Activity
Below are records; count how many of their lines contain the word "rolling" and give the number alone.

Source records

__________________________________________________

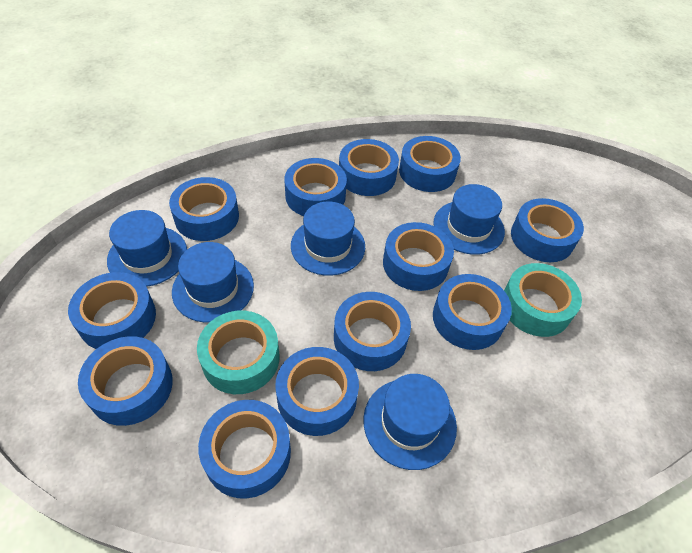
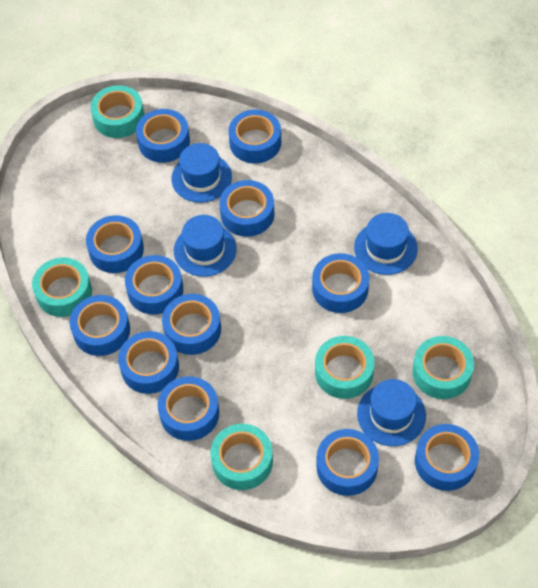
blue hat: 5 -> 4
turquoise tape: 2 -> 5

__________________________________________________

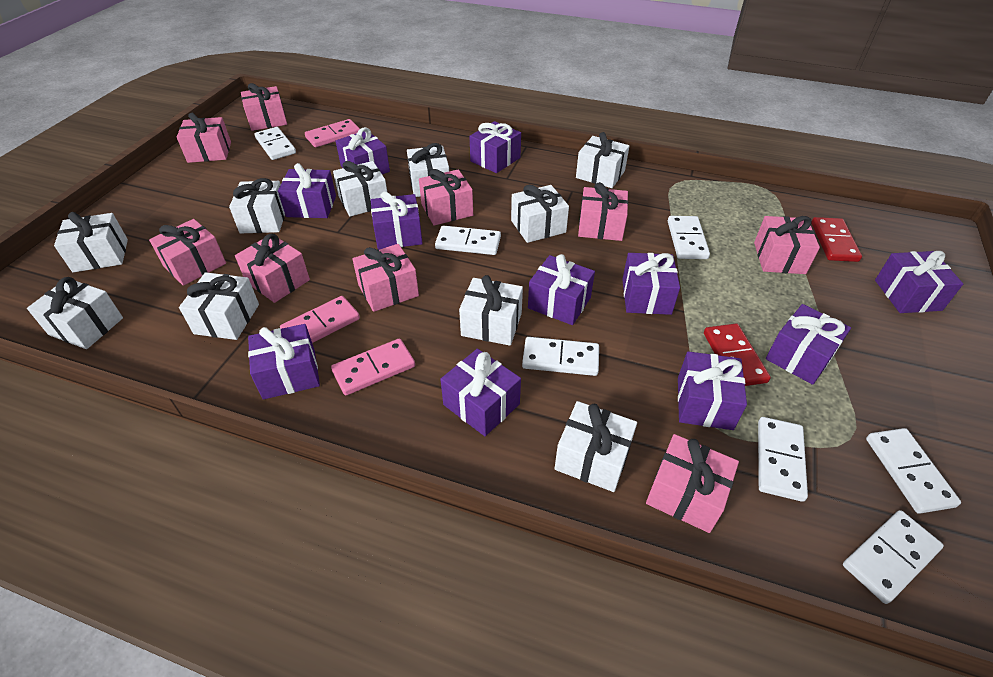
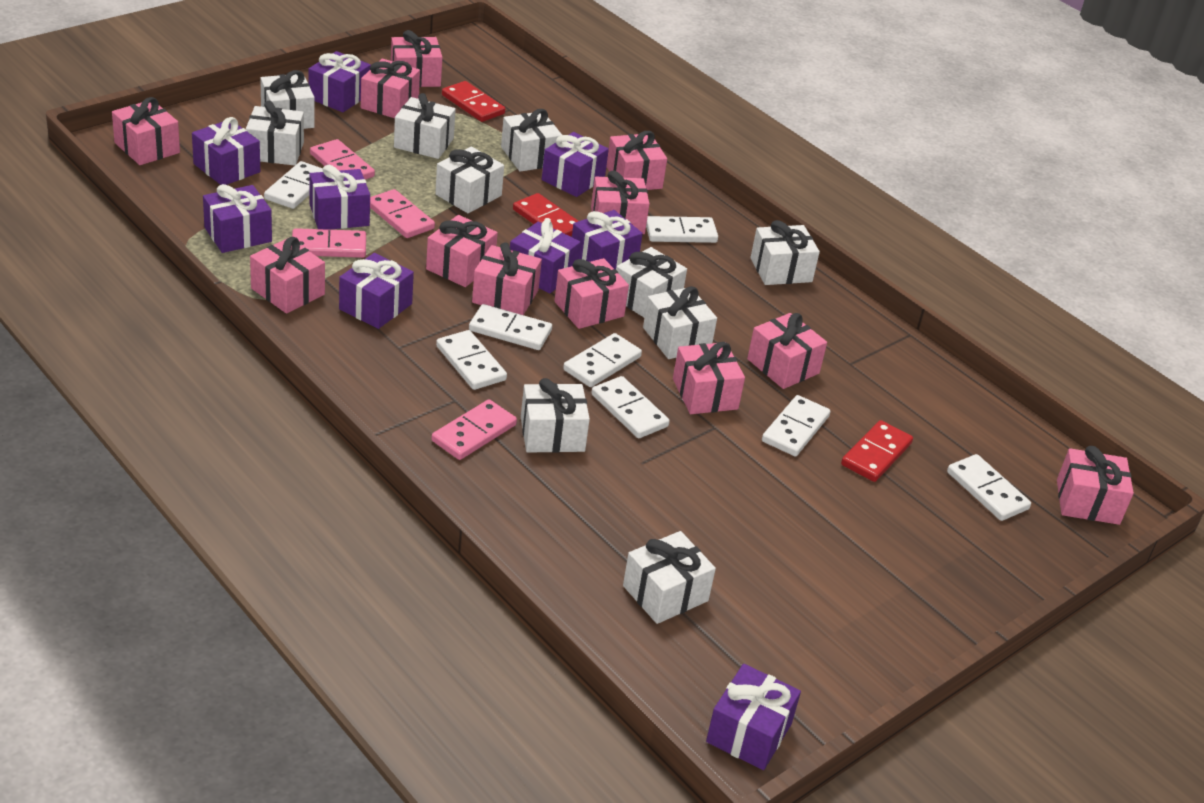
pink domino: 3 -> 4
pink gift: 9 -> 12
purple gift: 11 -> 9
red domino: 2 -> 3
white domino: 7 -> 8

__________________________________________________

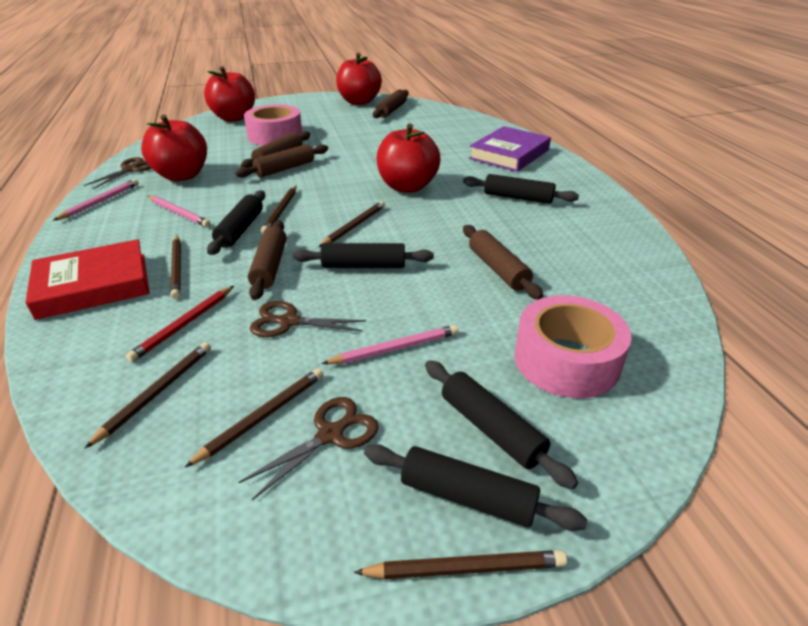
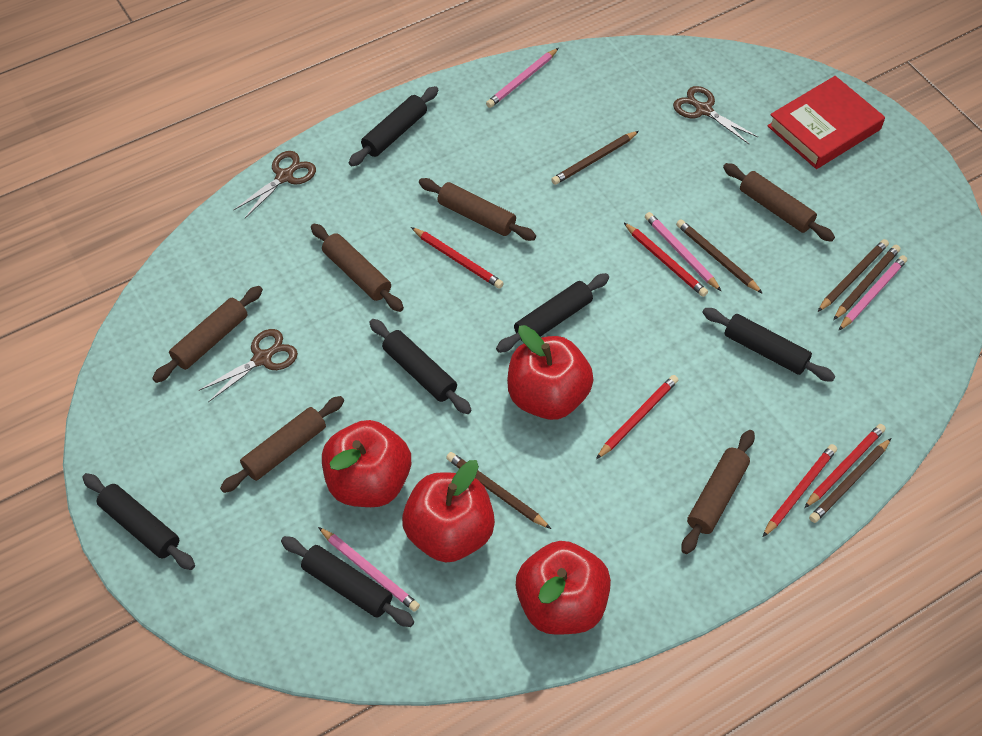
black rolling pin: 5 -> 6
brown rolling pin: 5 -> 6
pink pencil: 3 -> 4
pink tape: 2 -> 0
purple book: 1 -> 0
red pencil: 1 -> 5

__________________________________________________

Task solution
2